__WHAT YOU NEED TO DO__
Transcribe the lines below exactly. No image belongs in the transcription.
─── MATERIAL FOR THIS EXERCISE
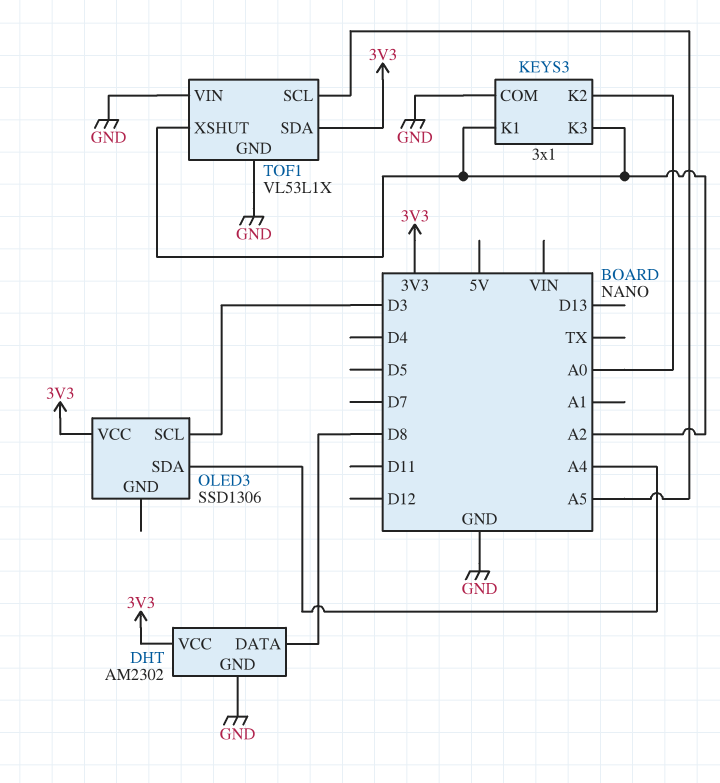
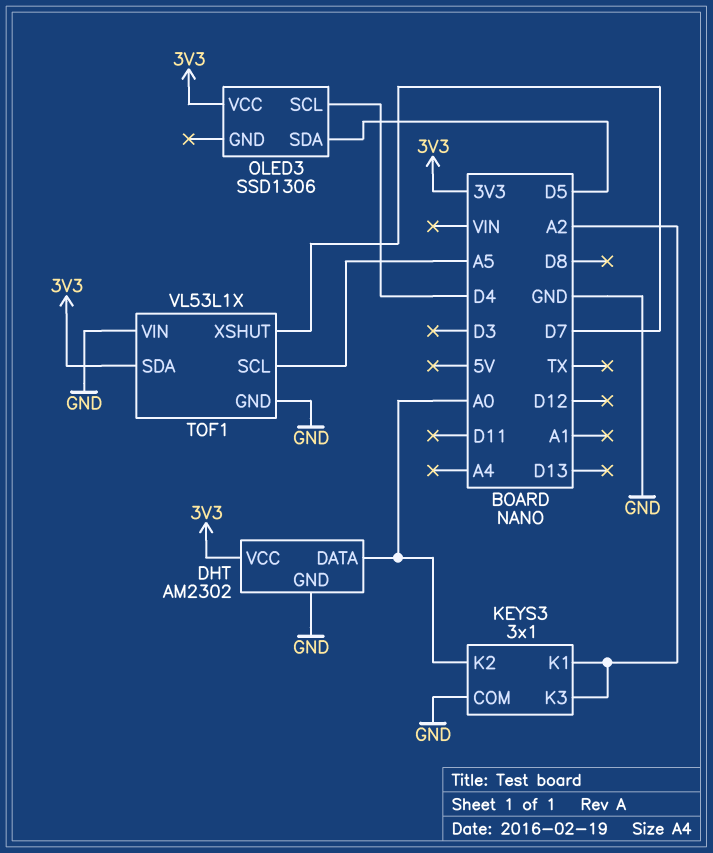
DHT pin DATA: D8 -> A0
OLED3 pin SCL: D3 -> D4
OLED3 pin SDA: A4 -> D5
TOF1 pin XSHUT: A2 -> D7

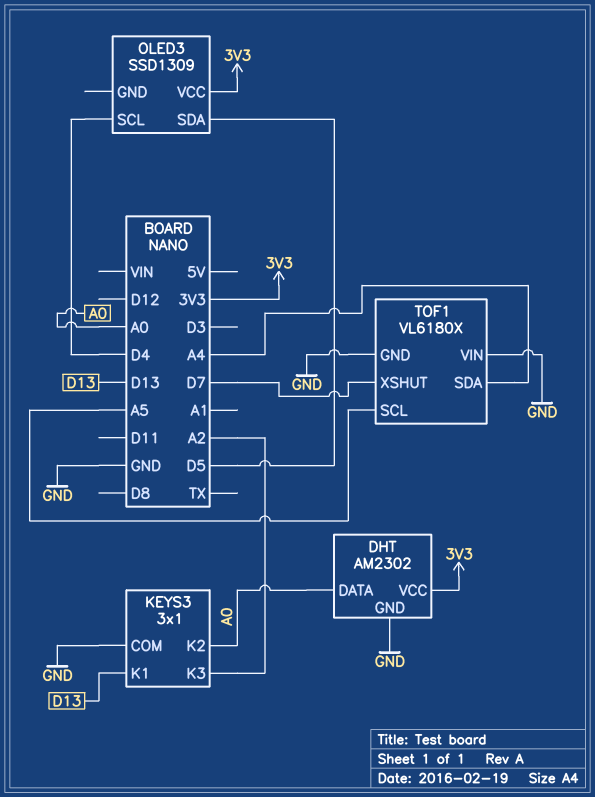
KEYS3 pin K1: A2 -> D13
OLED3: SSD1306 -> SSD1309
TOF1: VL53L1X -> VL6180X
TOF1 pin SDA: 3V3 -> A4

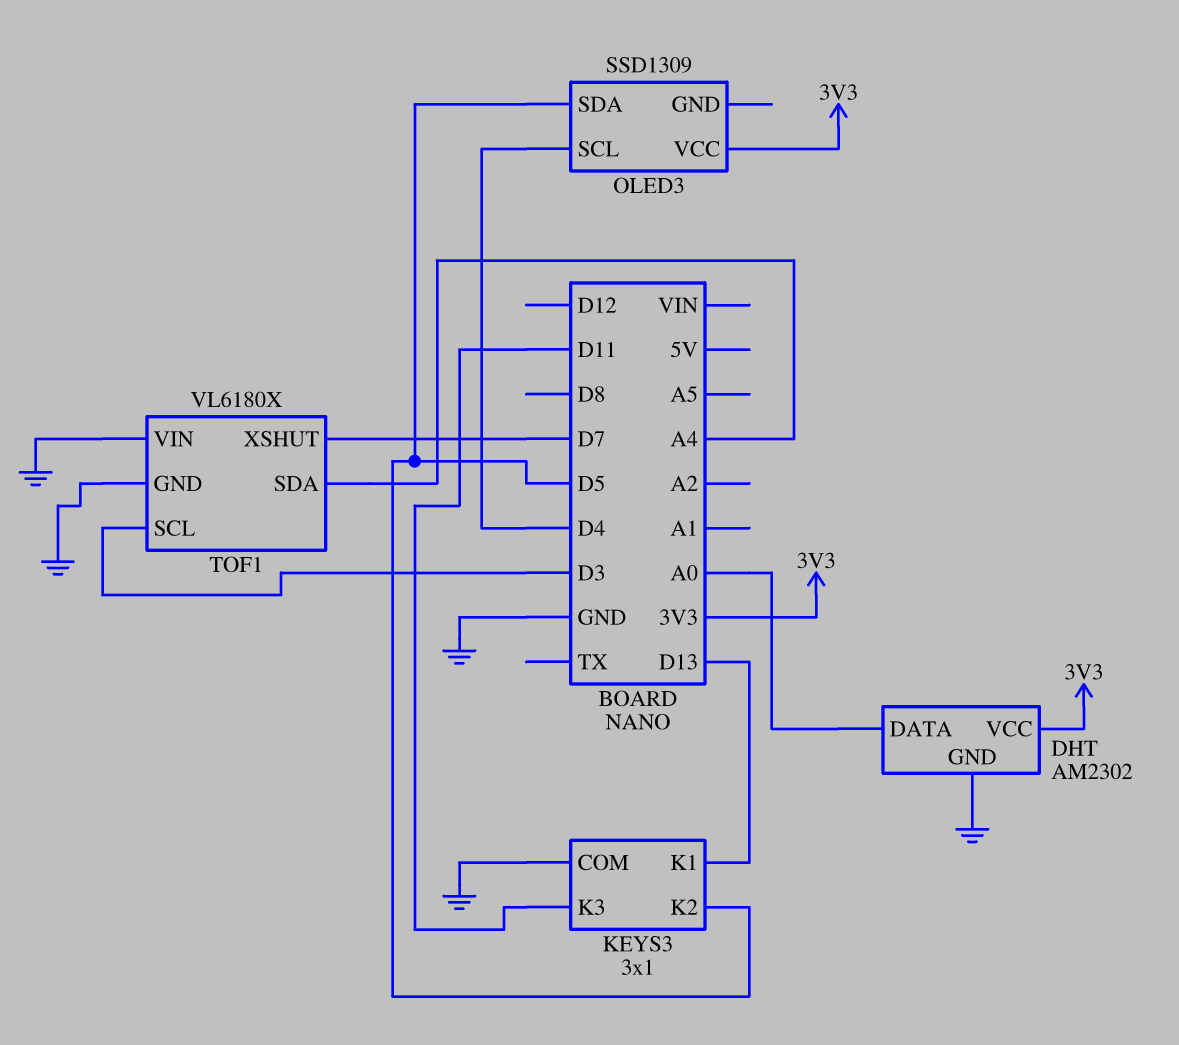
KEYS3 pin K2: A0 -> D5
KEYS3 pin K3: A2 -> D11
TOF1 pin SCL: A5 -> D3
──────
__ANSWER BOX__
DHT pin DATA: D8 -> A0
OLED3 pin SCL: D3 -> D4
OLED3 pin SDA: A4 -> D5
TOF1 pin XSHUT: A2 -> D7

KEYS3 pin K1: A2 -> D13
OLED3: SSD1306 -> SSD1309
TOF1: VL53L1X -> VL6180X
TOF1 pin SDA: 3V3 -> A4

KEYS3 pin K2: A0 -> D5
KEYS3 pin K3: A2 -> D11
TOF1 pin SCL: A5 -> D3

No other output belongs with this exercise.